---- SUPPLIED DATA

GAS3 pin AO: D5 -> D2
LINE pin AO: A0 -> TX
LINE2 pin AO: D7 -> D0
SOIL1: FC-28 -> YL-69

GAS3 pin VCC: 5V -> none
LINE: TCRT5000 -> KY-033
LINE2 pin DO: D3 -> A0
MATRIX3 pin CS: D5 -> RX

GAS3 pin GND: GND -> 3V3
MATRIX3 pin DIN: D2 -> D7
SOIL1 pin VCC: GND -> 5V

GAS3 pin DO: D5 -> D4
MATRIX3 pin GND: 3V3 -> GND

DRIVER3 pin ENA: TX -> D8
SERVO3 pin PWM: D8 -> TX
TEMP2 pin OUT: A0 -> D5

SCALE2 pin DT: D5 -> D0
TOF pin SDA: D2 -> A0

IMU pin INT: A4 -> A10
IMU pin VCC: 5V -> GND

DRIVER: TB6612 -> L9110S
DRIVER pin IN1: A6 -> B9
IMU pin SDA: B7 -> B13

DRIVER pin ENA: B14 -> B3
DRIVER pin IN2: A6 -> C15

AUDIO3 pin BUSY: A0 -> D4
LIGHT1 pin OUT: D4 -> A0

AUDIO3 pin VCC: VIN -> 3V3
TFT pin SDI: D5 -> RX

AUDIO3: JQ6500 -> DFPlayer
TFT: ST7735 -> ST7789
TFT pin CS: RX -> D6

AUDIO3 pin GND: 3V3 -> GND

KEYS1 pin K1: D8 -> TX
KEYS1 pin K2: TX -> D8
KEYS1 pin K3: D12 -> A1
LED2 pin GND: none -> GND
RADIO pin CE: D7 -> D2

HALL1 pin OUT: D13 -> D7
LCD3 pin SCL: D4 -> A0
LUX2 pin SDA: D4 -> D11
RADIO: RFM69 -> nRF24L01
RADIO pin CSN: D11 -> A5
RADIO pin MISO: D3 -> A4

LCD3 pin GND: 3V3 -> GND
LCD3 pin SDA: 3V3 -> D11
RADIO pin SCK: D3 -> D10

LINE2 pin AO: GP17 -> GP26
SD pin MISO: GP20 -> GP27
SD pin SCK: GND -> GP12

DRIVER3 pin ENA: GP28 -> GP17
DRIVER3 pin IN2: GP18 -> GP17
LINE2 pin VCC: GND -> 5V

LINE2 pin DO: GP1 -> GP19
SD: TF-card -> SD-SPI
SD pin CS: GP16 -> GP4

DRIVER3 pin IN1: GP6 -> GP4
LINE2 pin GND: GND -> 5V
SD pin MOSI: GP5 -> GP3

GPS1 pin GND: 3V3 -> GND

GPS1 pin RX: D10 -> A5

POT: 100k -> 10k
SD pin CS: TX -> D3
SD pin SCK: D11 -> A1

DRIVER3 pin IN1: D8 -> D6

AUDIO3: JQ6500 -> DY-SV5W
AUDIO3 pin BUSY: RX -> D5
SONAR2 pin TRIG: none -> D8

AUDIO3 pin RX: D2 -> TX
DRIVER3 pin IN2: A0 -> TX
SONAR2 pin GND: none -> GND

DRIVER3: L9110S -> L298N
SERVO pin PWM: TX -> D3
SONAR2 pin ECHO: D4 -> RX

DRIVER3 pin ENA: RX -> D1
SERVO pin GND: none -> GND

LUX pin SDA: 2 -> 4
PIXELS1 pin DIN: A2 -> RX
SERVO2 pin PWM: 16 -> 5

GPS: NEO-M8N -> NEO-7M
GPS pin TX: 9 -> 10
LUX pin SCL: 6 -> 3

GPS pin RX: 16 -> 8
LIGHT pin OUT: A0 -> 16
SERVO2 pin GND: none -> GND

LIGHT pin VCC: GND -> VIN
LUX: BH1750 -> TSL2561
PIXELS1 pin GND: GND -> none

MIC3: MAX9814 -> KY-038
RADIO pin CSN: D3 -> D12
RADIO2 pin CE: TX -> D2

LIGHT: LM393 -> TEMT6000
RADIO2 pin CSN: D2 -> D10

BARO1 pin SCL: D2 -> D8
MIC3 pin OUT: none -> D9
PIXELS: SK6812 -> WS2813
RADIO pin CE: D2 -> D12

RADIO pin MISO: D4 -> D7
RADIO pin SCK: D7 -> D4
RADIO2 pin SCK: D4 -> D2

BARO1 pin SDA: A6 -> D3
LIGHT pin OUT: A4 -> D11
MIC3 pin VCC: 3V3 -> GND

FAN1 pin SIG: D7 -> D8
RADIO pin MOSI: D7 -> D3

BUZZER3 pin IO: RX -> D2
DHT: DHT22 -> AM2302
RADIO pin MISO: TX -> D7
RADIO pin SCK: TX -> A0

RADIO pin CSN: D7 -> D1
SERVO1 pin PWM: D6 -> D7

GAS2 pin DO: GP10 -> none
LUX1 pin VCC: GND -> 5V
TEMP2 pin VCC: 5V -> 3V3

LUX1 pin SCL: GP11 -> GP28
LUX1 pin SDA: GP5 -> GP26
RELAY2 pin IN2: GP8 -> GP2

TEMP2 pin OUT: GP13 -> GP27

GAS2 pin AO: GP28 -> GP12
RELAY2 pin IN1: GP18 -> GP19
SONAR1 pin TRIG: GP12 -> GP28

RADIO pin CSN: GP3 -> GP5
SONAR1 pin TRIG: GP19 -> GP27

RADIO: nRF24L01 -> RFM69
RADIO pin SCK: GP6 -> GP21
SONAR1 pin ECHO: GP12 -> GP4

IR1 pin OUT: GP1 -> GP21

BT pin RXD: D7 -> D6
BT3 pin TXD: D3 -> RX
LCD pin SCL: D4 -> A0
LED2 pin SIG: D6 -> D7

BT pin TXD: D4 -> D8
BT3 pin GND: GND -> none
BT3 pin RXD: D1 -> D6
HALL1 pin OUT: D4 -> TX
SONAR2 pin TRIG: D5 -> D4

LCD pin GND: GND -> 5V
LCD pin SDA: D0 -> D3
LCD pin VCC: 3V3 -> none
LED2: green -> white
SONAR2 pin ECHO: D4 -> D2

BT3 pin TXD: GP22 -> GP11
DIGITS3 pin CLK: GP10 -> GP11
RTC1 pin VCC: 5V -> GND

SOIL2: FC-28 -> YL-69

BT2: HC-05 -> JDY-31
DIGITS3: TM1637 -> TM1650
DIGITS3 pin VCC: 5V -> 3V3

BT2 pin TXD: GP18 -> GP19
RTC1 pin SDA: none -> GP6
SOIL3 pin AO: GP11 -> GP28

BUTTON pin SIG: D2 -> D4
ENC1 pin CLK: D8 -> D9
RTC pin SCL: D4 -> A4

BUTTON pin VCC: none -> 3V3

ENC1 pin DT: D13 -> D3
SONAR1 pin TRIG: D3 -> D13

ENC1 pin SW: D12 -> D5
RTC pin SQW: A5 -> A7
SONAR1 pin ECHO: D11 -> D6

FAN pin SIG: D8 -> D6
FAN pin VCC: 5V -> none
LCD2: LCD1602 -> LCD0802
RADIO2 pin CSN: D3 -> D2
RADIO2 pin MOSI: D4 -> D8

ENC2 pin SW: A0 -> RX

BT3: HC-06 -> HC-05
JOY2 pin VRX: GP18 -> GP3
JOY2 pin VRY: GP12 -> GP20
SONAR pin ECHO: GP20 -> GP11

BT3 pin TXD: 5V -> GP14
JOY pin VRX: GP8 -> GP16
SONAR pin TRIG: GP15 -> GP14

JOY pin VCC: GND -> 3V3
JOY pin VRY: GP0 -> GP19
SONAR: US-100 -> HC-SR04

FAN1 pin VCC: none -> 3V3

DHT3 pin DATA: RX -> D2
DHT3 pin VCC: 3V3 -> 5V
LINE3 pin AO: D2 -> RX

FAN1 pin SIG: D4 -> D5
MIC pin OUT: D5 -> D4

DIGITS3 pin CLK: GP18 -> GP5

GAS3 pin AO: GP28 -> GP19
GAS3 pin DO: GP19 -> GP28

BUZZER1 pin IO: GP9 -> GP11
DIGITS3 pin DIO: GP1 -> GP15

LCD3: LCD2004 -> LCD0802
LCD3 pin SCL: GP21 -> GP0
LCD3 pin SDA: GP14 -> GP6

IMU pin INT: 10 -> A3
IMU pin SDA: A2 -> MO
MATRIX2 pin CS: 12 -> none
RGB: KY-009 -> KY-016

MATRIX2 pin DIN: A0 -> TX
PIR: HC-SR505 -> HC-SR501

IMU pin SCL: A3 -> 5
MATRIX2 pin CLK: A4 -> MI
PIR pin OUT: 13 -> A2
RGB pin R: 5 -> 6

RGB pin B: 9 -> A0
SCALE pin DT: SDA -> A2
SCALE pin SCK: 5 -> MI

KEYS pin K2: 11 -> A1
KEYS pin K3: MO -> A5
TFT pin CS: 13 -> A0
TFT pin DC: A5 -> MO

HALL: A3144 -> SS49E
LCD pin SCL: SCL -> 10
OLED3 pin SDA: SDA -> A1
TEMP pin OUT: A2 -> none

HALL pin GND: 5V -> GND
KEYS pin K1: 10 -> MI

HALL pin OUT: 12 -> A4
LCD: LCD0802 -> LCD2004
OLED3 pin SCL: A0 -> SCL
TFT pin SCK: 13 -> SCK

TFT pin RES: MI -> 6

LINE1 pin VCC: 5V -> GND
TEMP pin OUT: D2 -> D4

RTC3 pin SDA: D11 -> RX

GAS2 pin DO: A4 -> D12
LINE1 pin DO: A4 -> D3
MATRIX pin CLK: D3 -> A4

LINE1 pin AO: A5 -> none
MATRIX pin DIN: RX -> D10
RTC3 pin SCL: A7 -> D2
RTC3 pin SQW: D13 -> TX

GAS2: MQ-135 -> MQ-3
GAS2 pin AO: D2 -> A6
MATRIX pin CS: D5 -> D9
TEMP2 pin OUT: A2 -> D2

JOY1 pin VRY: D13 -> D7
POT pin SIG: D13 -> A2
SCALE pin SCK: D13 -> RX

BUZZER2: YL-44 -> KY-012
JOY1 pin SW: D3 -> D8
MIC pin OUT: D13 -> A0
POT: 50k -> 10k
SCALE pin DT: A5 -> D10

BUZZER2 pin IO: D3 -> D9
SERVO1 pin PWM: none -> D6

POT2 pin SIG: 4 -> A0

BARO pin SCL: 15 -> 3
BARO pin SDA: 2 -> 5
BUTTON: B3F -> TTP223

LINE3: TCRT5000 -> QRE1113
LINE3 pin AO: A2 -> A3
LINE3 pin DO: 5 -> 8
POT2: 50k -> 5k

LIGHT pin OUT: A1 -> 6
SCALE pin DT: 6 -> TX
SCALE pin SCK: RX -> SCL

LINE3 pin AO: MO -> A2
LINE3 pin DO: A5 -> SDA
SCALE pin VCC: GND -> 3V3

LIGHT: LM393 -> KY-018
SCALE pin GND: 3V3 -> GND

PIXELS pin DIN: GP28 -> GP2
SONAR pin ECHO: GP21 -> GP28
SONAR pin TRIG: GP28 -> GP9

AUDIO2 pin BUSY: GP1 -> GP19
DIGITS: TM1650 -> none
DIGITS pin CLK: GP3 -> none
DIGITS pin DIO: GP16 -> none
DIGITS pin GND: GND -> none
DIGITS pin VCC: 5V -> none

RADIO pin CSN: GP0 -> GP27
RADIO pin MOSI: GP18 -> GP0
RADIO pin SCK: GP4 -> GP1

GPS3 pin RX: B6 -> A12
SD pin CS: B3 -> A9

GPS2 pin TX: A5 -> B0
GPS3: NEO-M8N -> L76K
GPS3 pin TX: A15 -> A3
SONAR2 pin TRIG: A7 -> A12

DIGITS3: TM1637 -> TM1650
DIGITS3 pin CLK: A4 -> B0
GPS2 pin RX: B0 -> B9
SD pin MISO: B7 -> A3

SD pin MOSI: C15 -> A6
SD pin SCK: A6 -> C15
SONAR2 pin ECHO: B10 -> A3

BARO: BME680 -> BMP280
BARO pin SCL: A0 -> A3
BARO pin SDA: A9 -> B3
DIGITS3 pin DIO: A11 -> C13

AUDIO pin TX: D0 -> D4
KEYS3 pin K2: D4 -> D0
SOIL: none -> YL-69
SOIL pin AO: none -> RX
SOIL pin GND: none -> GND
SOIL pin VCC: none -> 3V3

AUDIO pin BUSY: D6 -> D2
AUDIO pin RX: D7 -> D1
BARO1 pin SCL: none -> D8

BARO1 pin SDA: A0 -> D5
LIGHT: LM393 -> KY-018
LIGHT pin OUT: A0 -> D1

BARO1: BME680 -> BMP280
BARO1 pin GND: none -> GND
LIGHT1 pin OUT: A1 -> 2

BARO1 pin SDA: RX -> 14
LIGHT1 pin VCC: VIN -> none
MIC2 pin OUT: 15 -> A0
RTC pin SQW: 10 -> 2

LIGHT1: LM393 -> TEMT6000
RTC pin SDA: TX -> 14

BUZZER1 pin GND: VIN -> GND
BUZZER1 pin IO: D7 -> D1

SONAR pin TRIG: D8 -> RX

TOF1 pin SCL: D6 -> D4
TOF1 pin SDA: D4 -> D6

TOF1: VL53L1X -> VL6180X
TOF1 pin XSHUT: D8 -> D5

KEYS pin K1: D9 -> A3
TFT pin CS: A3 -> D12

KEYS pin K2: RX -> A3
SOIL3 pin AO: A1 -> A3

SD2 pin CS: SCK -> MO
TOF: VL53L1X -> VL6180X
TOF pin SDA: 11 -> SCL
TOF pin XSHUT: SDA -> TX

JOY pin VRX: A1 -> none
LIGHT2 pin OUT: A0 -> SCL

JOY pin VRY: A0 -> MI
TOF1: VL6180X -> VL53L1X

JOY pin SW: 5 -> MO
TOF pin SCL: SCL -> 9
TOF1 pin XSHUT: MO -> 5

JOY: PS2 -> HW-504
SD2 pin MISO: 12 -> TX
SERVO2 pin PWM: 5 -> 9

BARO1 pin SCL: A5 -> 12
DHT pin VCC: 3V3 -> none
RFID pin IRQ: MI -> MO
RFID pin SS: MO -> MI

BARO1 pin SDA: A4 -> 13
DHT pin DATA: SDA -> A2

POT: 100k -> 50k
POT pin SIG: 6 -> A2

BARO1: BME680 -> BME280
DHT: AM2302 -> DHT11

--------

• _EXERCISE BRIEF_
Exactly as written, repeat each line from the beginning of the data above to the line containing "POT: 100k -> 10k", inclusive.

• _EXERCISE RESULT_
GAS3 pin AO: D5 -> D2
LINE pin AO: A0 -> TX
LINE2 pin AO: D7 -> D0
SOIL1: FC-28 -> YL-69

GAS3 pin VCC: 5V -> none
LINE: TCRT5000 -> KY-033
LINE2 pin DO: D3 -> A0
MATRIX3 pin CS: D5 -> RX

GAS3 pin GND: GND -> 3V3
MATRIX3 pin DIN: D2 -> D7
SOIL1 pin VCC: GND -> 5V

GAS3 pin DO: D5 -> D4
MATRIX3 pin GND: 3V3 -> GND

DRIVER3 pin ENA: TX -> D8
SERVO3 pin PWM: D8 -> TX
TEMP2 pin OUT: A0 -> D5

SCALE2 pin DT: D5 -> D0
TOF pin SDA: D2 -> A0

IMU pin INT: A4 -> A10
IMU pin VCC: 5V -> GND

DRIVER: TB6612 -> L9110S
DRIVER pin IN1: A6 -> B9
IMU pin SDA: B7 -> B13

DRIVER pin ENA: B14 -> B3
DRIVER pin IN2: A6 -> C15

AUDIO3 pin BUSY: A0 -> D4
LIGHT1 pin OUT: D4 -> A0

AUDIO3 pin VCC: VIN -> 3V3
TFT pin SDI: D5 -> RX

AUDIO3: JQ6500 -> DFPlayer
TFT: ST7735 -> ST7789
TFT pin CS: RX -> D6

AUDIO3 pin GND: 3V3 -> GND

KEYS1 pin K1: D8 -> TX
KEYS1 pin K2: TX -> D8
KEYS1 pin K3: D12 -> A1
LED2 pin GND: none -> GND
RADIO pin CE: D7 -> D2

HALL1 pin OUT: D13 -> D7
LCD3 pin SCL: D4 -> A0
LUX2 pin SDA: D4 -> D11
RADIO: RFM69 -> nRF24L01
RADIO pin CSN: D11 -> A5
RADIO pin MISO: D3 -> A4

LCD3 pin GND: 3V3 -> GND
LCD3 pin SDA: 3V3 -> D11
RADIO pin SCK: D3 -> D10

LINE2 pin AO: GP17 -> GP26
SD pin MISO: GP20 -> GP27
SD pin SCK: GND -> GP12

DRIVER3 pin ENA: GP28 -> GP17
DRIVER3 pin IN2: GP18 -> GP17
LINE2 pin VCC: GND -> 5V

LINE2 pin DO: GP1 -> GP19
SD: TF-card -> SD-SPI
SD pin CS: GP16 -> GP4

DRIVER3 pin IN1: GP6 -> GP4
LINE2 pin GND: GND -> 5V
SD pin MOSI: GP5 -> GP3

GPS1 pin GND: 3V3 -> GND

GPS1 pin RX: D10 -> A5

POT: 100k -> 10k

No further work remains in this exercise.